* **SOURCE INFORMATION**
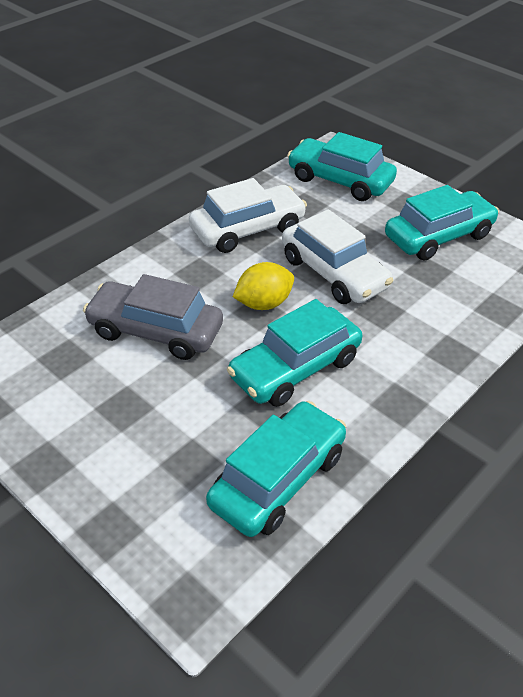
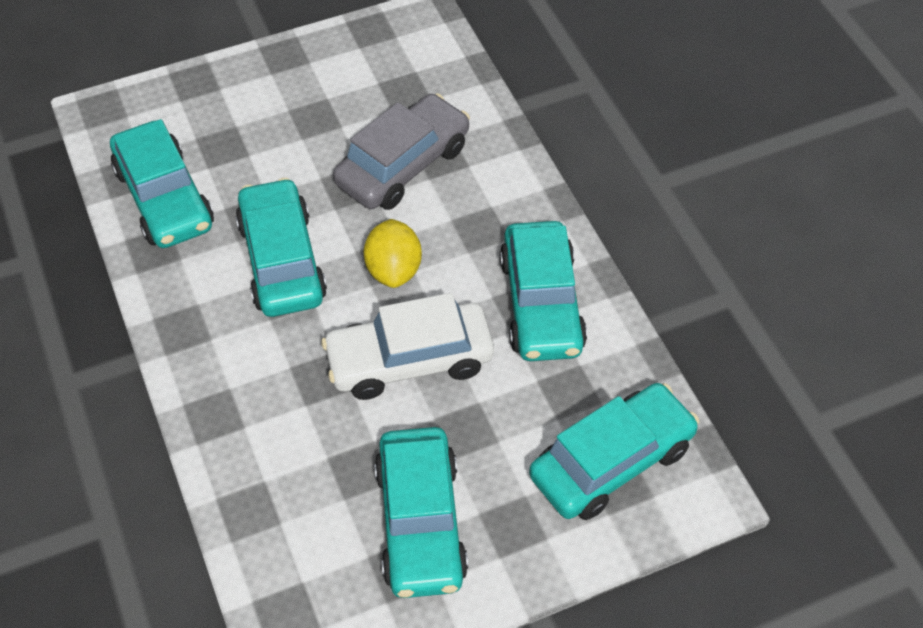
camera: 115 degrees right, 10 degrees up
(247, 229) = (541, 304): white car -> turquoise car

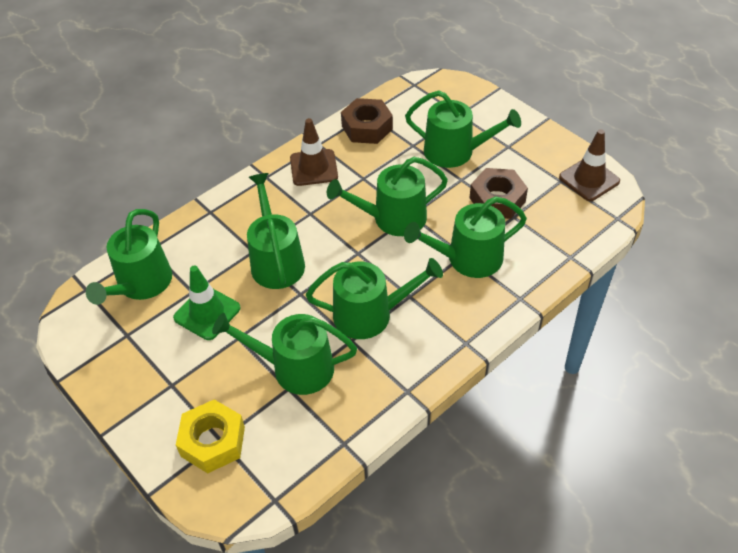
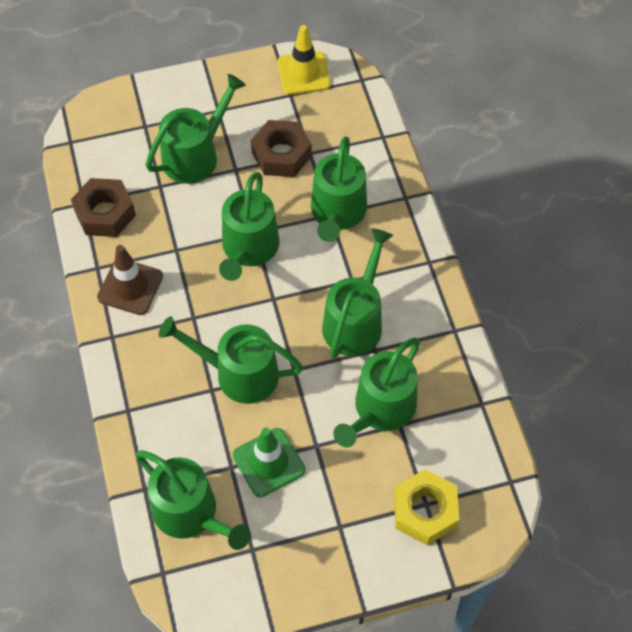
camera: 65 degrees left, 10 degrees up
(589, 179) = (303, 73): brown traffic cone -> yellow traffic cone

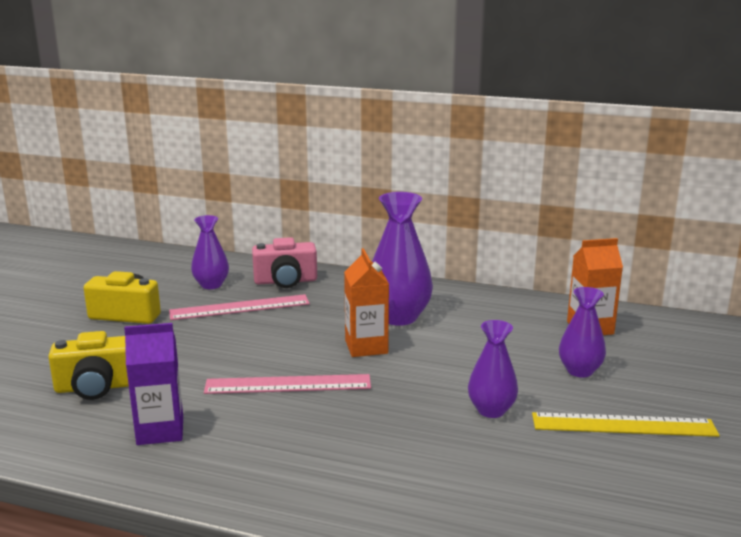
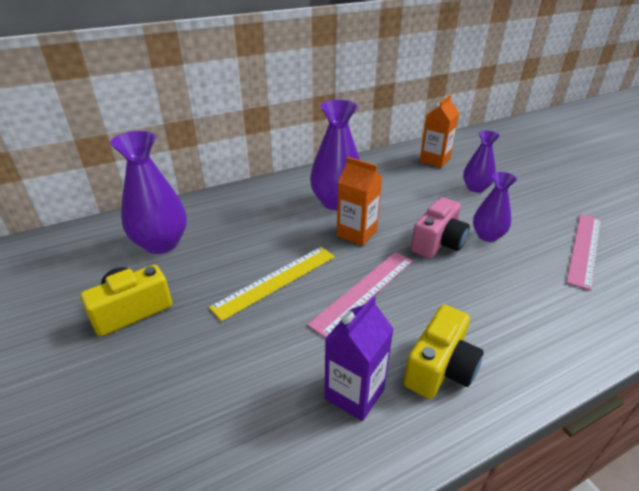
camera: 45 degrees left, 15 degrees up
(97, 387) = (232, 396): yellow camera -> yellow camera (440, 368)
(211, 285) = (161, 243): purple vase -> purple vase, size x1.64
(239, 307) = (220, 250): pink ruler -> pink ruler (584, 248)
(285, 281) = (216, 212): pink camera -> pink camera (438, 243)
(623, 425) = (544, 209): yellow ruler -> yellow ruler (276, 281)

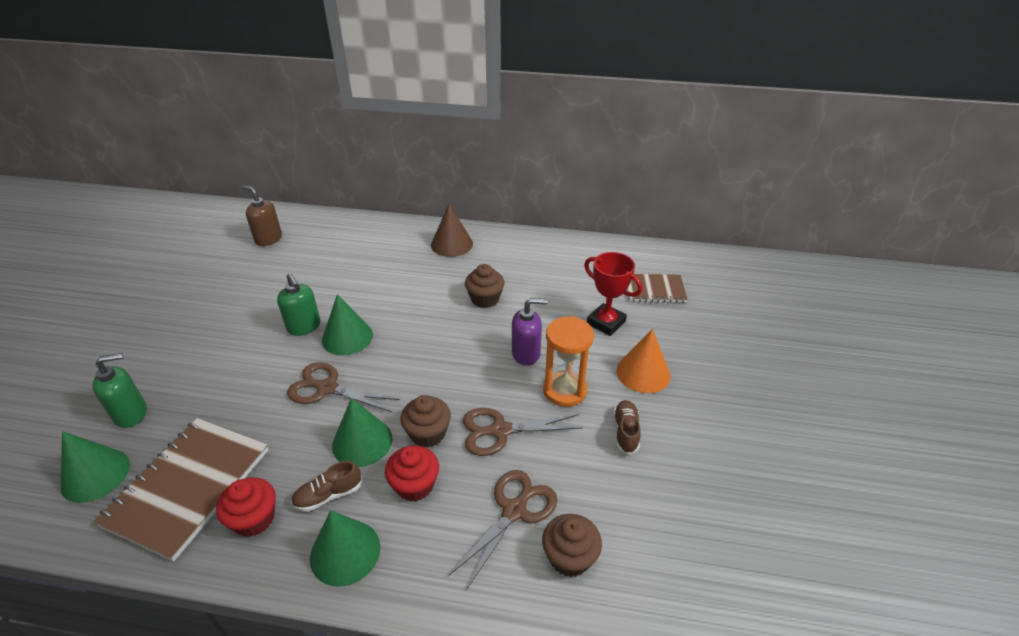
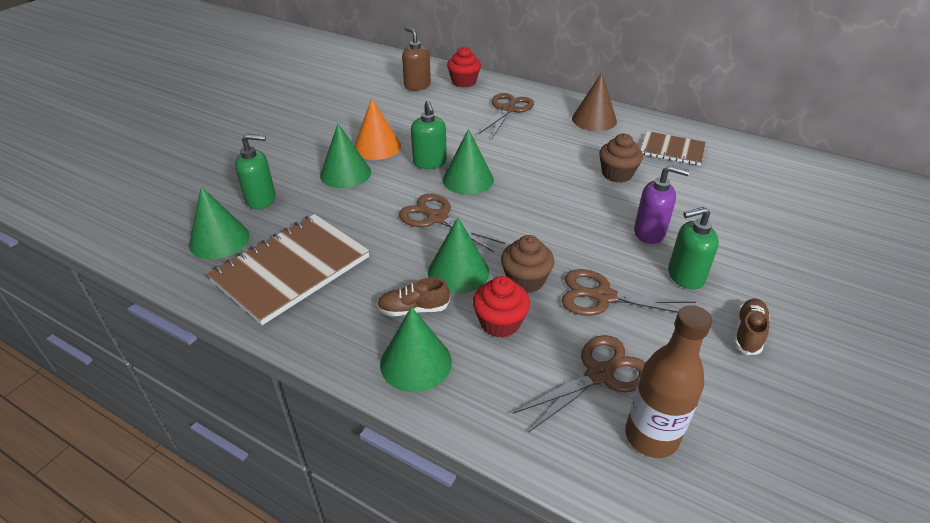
camera: 20 degrees right, 0 degrees up
(218, 360) = (345, 173): none -> green cone
(254, 519) = (340, 310): red cupcake -> red cupcake (464, 82)
(367, 249) = (508, 109): none -> brown scissors
(564, 390) = (685, 276): orange hourglass -> green soap dispenser
(569, 557) = (651, 436): brown cupcake -> brown bottle
(606, 322) = (750, 223): red trophy -> none
(643, 373) = (784, 280): orange cone -> orange cone (377, 147)
(655, 289) = (818, 203): brown notebook -> brown notebook (672, 150)

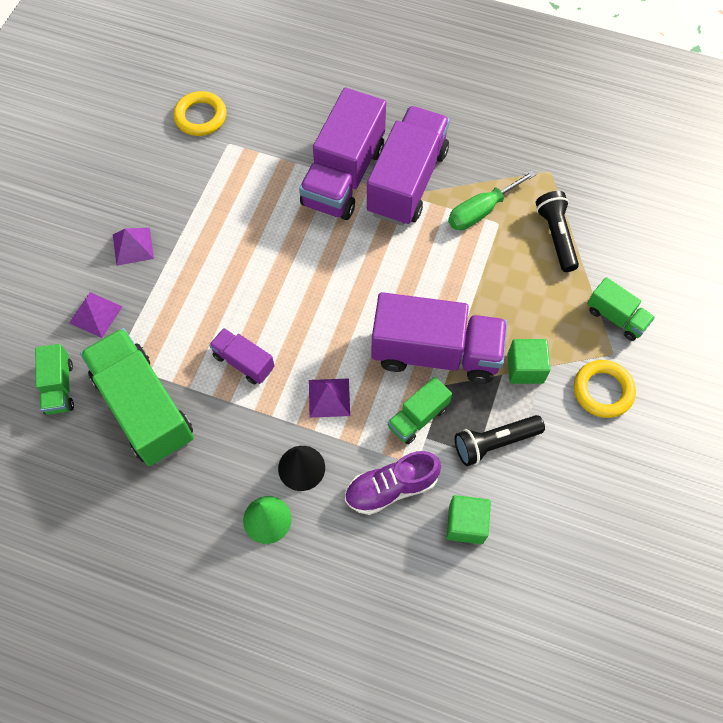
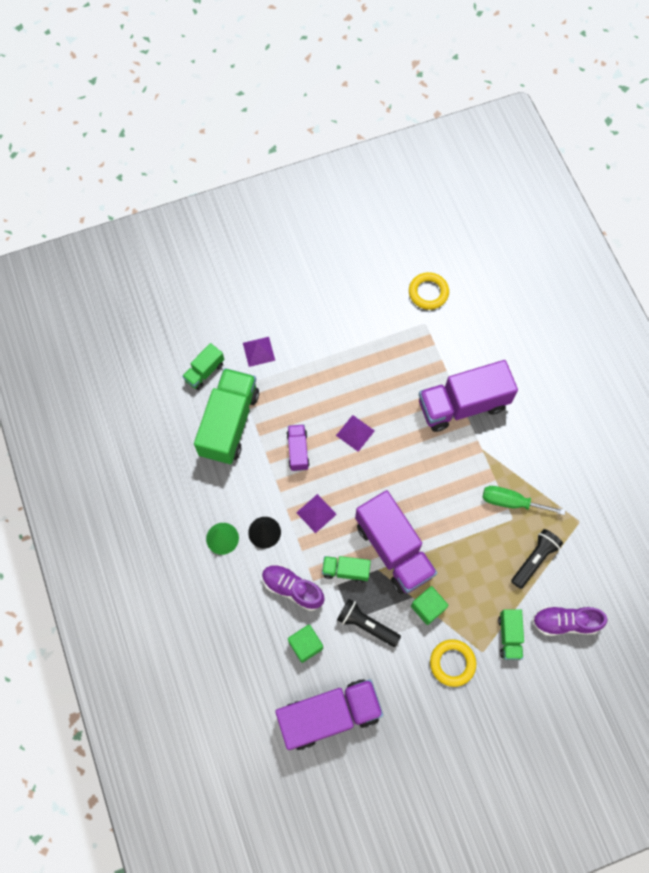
camera: 50 degrees right, 5 degrees up
(133, 246) = (314, 333): purple pyramid -> purple pyramid (355, 433)
(407, 182) = (492, 443): purple truck -> purple truck (329, 715)
(640, 258) = (565, 622): none -> purple shoe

* **WHAT IS REQUIRED**
For each line above that carries the word "none", copy it out.

* **ANSWER**
(218, 360) = (345, 173): none -> green cone
(367, 249) = (508, 109): none -> brown scissors
(606, 322) = (750, 223): red trophy -> none
(640, 258) = (565, 622): none -> purple shoe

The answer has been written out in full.